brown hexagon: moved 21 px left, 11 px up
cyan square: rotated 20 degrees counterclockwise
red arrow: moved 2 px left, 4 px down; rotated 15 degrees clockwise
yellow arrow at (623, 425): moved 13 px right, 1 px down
---
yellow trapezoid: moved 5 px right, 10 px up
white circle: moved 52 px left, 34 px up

[Required work]
The lines holding the string "degrees" are what is needed from the material above.

[Solution for this problem]
cyan square: rotated 20 degrees counterclockwise
red arrow: moved 2 px left, 4 px down; rotated 15 degrees clockwise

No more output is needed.